- Task description
Whenever the word "carton" appears in a line of the data below, copy that line.

Saved entries
══════
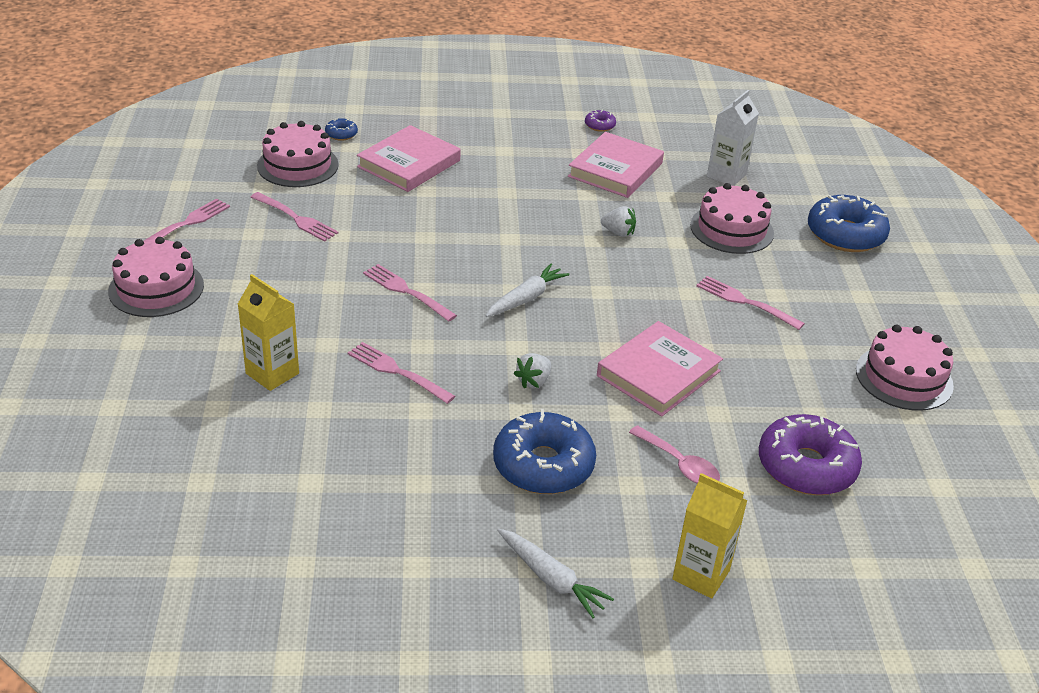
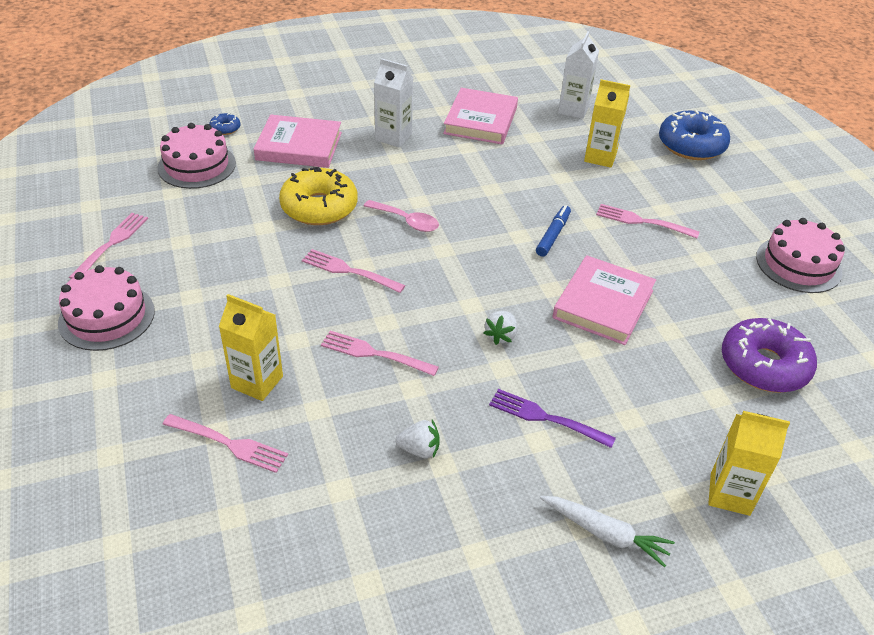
camera: 15 degrees left, 5 degrees up
(296, 218) = (216, 218): pink fork -> pink fork (229, 444)
(403, 226) = (319, 207): none -> yellow donut
(409, 164) = (299, 146): pink book -> pink book turned 75 degrees clockwise
(512, 171) = (393, 137): none -> white carton
(526, 298) = (458, 256): white carrot -> none
(543, 465) = (546, 418): blue donut -> purple fork
(600, 125) = (449, 82): purple donut -> none
(618, 232) = (509, 178): white strawberry -> white strawberry (419, 449)
(638, 297) = (553, 235): none -> blue marker
(679, 464) = (661, 388): pink spoon -> pink spoon (406, 221)
(731, 229) = (600, 157): pink cake -> yellow carton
══════
- Exercise result
(512, 171) = (393, 137): none -> white carton
(731, 229) = (600, 157): pink cake -> yellow carton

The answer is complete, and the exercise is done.